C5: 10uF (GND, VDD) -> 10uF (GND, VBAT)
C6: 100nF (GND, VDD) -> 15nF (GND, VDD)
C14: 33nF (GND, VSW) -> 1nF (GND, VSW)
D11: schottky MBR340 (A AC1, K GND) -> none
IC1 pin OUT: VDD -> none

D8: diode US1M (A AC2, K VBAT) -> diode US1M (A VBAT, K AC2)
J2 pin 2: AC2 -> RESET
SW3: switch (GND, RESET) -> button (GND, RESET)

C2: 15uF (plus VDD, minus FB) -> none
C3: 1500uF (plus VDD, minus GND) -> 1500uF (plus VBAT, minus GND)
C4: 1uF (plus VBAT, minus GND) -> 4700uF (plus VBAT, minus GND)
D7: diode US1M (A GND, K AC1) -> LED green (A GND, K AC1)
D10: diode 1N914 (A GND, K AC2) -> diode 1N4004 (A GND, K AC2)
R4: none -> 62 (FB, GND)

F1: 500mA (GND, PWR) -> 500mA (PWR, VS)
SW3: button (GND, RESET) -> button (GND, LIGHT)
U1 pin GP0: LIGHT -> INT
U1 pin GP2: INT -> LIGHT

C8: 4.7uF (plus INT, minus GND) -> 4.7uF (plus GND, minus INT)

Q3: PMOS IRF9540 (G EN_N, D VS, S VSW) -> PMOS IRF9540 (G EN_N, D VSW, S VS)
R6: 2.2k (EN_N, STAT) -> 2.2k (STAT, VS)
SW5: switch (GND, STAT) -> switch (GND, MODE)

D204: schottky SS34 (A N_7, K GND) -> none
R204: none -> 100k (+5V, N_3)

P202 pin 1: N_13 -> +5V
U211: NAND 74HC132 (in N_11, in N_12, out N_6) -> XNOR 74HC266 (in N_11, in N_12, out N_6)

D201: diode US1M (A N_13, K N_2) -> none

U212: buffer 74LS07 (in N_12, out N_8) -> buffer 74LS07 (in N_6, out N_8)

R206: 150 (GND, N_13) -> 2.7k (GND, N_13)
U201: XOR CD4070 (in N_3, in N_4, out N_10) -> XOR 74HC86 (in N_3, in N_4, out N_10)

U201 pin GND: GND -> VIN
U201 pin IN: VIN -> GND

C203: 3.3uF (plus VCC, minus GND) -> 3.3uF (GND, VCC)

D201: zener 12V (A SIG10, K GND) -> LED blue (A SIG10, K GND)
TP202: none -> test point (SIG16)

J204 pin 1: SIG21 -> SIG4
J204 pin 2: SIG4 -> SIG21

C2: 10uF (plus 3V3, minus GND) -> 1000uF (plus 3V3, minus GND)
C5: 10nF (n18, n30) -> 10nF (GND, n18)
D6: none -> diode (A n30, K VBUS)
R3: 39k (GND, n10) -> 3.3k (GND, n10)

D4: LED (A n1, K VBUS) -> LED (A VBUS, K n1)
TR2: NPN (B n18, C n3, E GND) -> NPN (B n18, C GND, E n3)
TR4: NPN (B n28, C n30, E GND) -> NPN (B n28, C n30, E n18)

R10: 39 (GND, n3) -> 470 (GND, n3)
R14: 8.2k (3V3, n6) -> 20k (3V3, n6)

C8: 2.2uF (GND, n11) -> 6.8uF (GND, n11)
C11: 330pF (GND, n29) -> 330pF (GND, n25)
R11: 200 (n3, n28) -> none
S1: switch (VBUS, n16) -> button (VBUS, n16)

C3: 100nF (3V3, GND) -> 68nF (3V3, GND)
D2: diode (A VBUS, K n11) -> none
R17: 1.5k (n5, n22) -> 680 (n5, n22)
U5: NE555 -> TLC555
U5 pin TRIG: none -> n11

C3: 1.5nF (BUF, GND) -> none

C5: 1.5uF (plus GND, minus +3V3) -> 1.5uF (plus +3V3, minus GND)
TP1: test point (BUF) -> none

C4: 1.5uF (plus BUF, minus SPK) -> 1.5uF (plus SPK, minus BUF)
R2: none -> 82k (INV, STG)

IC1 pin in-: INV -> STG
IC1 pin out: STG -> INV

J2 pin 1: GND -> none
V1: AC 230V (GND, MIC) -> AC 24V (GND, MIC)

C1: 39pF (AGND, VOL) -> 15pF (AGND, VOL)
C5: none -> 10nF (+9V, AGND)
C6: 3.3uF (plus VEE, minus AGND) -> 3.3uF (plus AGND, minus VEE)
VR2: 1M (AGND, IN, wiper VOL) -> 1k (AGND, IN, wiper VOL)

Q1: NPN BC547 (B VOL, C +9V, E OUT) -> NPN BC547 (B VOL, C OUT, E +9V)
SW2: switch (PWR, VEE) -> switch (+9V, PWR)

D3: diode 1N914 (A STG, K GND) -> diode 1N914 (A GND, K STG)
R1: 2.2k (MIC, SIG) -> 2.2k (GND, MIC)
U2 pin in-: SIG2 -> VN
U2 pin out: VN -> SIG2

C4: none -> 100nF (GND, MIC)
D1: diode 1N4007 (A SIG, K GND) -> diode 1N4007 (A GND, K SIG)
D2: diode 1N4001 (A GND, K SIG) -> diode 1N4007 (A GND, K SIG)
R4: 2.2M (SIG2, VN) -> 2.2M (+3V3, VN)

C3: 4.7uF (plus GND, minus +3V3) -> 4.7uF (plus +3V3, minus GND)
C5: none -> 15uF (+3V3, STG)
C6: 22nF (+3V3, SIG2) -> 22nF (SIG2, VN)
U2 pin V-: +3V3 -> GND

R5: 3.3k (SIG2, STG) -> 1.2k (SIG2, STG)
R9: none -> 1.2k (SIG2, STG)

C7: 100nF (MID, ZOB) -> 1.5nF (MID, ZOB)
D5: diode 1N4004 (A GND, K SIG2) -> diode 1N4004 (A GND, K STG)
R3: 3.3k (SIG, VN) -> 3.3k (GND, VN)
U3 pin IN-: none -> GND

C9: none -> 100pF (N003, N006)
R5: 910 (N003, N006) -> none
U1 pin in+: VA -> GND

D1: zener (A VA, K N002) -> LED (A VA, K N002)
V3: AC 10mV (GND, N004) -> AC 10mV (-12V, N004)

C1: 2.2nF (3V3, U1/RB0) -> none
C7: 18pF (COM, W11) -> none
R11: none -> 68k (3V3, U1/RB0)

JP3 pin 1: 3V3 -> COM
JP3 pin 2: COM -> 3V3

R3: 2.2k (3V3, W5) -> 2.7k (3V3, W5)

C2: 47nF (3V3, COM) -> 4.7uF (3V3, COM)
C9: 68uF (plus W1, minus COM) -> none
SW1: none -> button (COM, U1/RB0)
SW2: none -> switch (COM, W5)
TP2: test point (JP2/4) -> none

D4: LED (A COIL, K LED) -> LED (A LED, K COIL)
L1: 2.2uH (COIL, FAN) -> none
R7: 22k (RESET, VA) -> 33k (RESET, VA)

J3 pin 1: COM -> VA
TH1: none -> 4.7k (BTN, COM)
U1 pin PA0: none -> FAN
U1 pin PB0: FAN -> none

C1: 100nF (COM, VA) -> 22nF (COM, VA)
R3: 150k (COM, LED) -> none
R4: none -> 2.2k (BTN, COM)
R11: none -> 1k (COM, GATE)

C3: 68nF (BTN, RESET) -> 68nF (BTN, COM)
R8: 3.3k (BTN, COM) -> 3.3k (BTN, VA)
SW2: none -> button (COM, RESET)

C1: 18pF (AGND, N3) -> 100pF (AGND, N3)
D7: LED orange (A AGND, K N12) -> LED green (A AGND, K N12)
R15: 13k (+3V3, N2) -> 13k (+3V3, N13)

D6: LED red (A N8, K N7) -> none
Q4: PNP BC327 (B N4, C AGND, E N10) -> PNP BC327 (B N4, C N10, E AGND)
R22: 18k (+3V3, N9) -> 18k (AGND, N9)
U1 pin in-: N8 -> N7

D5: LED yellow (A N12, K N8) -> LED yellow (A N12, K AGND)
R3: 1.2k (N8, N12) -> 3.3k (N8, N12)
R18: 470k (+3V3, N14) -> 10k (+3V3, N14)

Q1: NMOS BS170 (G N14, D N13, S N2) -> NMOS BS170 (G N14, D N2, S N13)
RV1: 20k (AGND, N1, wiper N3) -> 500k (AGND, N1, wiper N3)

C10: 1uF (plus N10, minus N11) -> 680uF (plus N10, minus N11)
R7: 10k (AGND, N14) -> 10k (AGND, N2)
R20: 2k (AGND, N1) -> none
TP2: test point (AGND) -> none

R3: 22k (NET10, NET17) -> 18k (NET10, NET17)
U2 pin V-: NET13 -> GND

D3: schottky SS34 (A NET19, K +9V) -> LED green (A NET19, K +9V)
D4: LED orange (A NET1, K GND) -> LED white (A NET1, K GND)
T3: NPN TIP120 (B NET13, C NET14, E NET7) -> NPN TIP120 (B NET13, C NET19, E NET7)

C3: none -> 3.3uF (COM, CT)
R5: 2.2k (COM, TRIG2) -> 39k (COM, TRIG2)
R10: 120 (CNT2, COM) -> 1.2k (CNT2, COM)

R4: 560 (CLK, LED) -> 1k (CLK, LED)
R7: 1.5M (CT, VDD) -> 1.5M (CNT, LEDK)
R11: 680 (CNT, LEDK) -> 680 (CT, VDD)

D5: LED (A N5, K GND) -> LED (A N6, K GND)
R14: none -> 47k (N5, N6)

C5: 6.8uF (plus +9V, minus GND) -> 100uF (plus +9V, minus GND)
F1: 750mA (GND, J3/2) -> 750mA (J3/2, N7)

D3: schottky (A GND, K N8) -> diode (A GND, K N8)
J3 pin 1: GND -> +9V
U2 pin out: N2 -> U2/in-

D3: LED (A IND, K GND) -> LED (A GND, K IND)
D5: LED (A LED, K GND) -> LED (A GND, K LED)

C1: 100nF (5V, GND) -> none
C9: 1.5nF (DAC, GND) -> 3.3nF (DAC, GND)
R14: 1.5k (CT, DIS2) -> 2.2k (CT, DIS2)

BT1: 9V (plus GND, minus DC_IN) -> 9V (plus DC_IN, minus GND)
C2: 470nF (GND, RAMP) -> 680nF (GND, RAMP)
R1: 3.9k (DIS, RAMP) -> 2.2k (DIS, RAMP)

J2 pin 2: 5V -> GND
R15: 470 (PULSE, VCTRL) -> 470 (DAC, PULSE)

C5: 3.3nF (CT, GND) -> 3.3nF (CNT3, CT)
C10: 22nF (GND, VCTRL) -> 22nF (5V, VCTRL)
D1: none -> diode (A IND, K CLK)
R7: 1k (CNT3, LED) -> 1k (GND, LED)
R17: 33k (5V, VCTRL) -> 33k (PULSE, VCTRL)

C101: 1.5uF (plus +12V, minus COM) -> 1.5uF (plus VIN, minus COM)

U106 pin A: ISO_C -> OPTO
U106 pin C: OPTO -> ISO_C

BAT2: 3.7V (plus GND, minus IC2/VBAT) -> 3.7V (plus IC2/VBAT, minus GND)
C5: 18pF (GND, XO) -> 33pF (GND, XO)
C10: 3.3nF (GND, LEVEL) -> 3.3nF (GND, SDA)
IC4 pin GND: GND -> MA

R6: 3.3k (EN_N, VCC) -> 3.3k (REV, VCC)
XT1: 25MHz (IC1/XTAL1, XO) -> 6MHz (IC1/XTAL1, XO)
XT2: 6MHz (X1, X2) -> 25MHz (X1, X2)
══════════════════════════════
● EXERCISE DETAILS: Quote the records from their first line to the line with "U1 pin GP2: INT -> LIGHT", inclusive, without adding or dropping anything.

● ANSWER BOX:
C5: 10uF (GND, VDD) -> 10uF (GND, VBAT)
C6: 100nF (GND, VDD) -> 15nF (GND, VDD)
C14: 33nF (GND, VSW) -> 1nF (GND, VSW)
D11: schottky MBR340 (A AC1, K GND) -> none
IC1 pin OUT: VDD -> none

D8: diode US1M (A AC2, K VBAT) -> diode US1M (A VBAT, K AC2)
J2 pin 2: AC2 -> RESET
SW3: switch (GND, RESET) -> button (GND, RESET)

C2: 15uF (plus VDD, minus FB) -> none
C3: 1500uF (plus VDD, minus GND) -> 1500uF (plus VBAT, minus GND)
C4: 1uF (plus VBAT, minus GND) -> 4700uF (plus VBAT, minus GND)
D7: diode US1M (A GND, K AC1) -> LED green (A GND, K AC1)
D10: diode 1N914 (A GND, K AC2) -> diode 1N4004 (A GND, K AC2)
R4: none -> 62 (FB, GND)

F1: 500mA (GND, PWR) -> 500mA (PWR, VS)
SW3: button (GND, RESET) -> button (GND, LIGHT)
U1 pin GP0: LIGHT -> INT
U1 pin GP2: INT -> LIGHT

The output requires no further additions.